* [Exercise goal]: Lines that include the word "AUDIO" should be copied from the listing that follows.

* [Record extracts]:
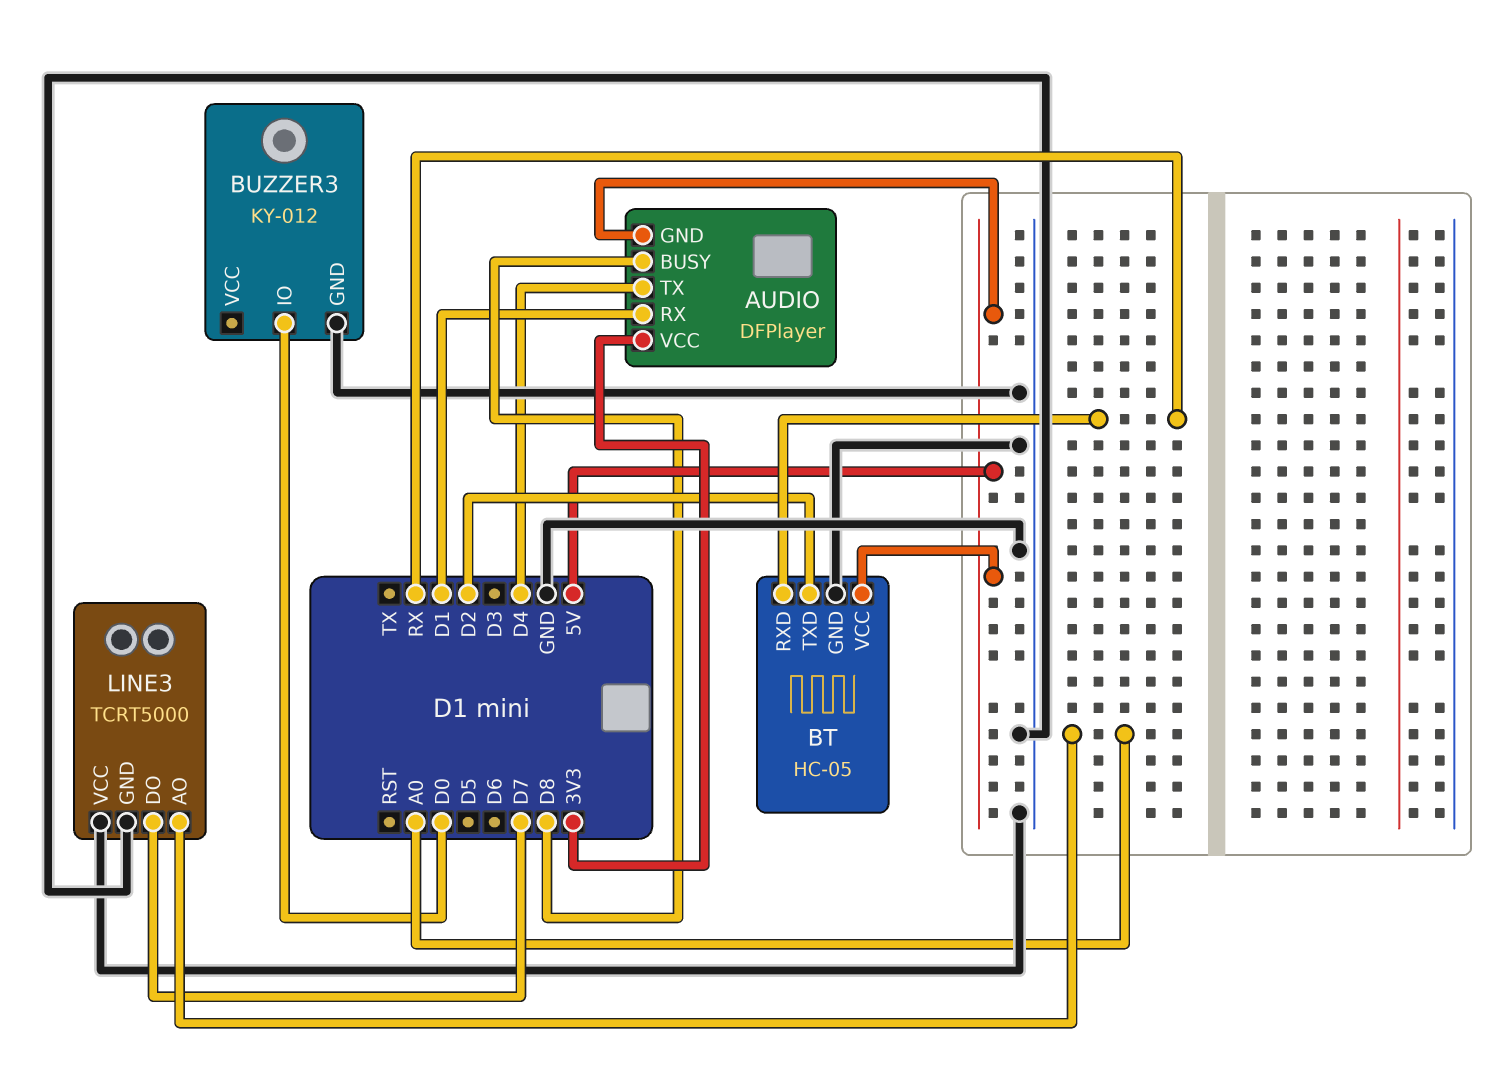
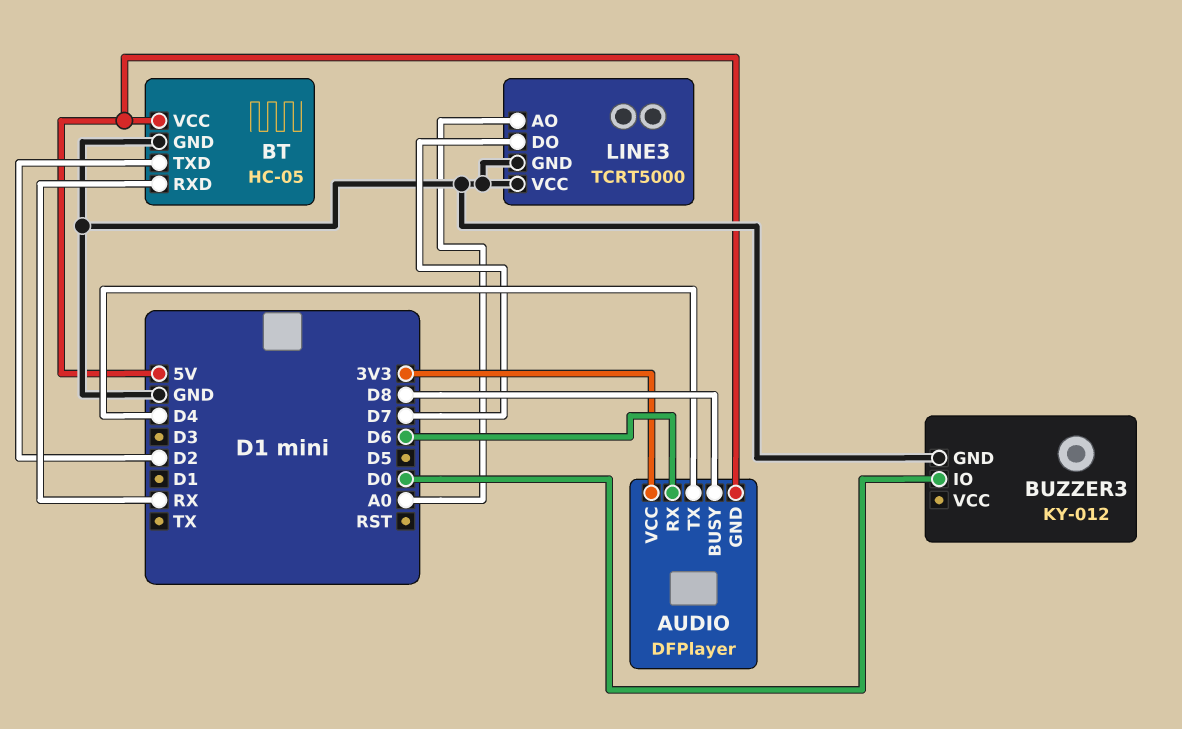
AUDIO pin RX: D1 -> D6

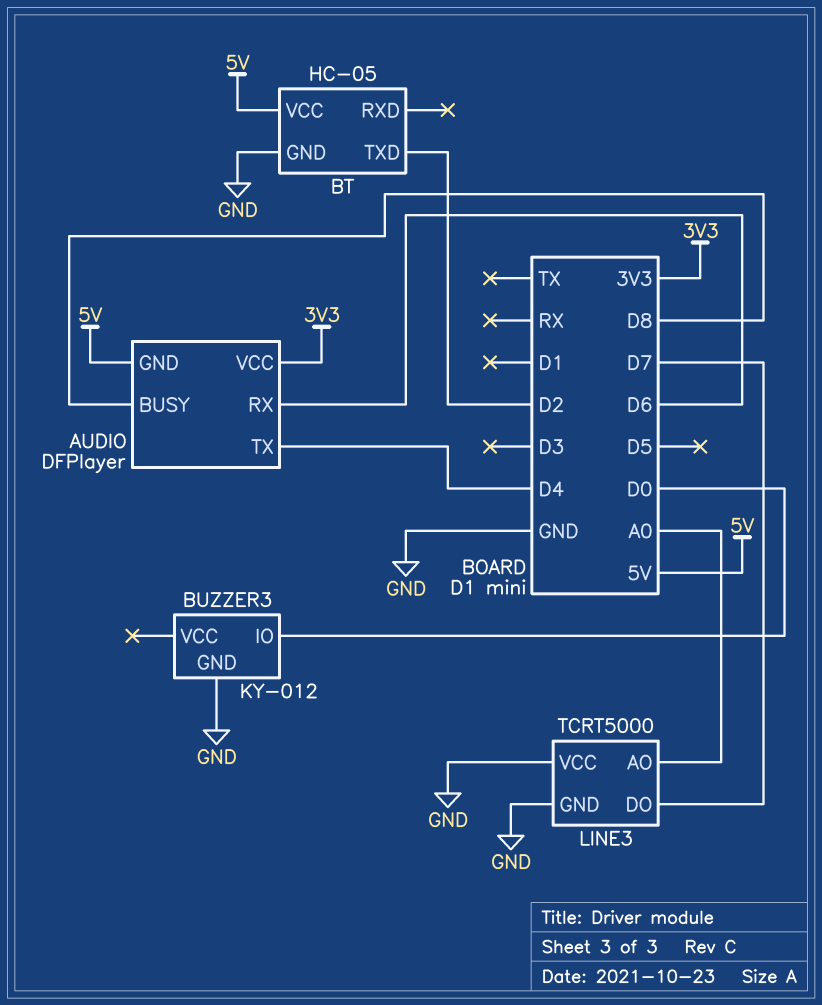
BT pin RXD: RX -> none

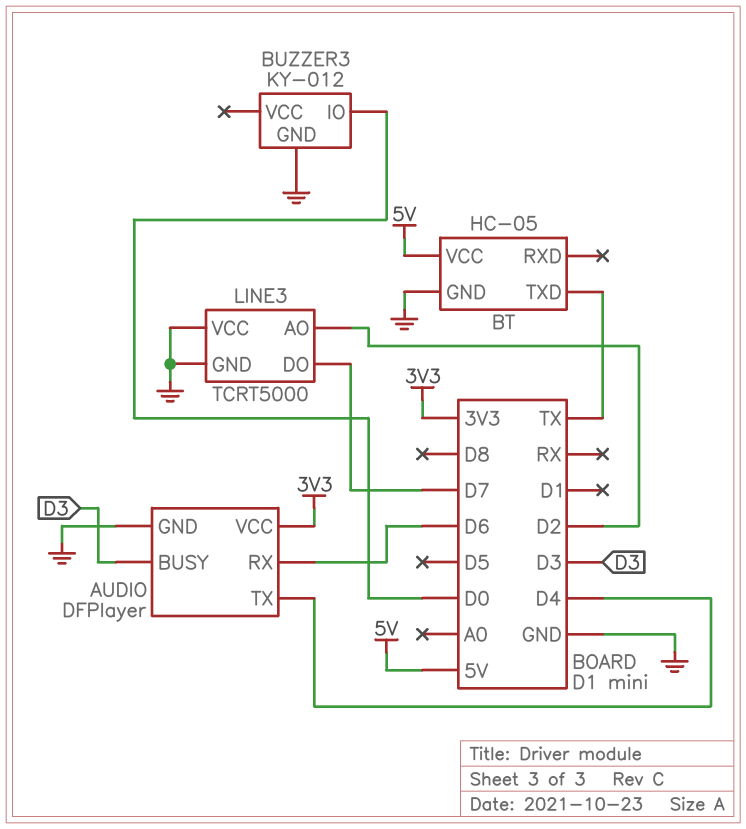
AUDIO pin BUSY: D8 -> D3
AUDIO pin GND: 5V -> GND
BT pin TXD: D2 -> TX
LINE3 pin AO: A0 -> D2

* [Response to the task]:
AUDIO pin RX: D1 -> D6
AUDIO pin BUSY: D8 -> D3
AUDIO pin GND: 5V -> GND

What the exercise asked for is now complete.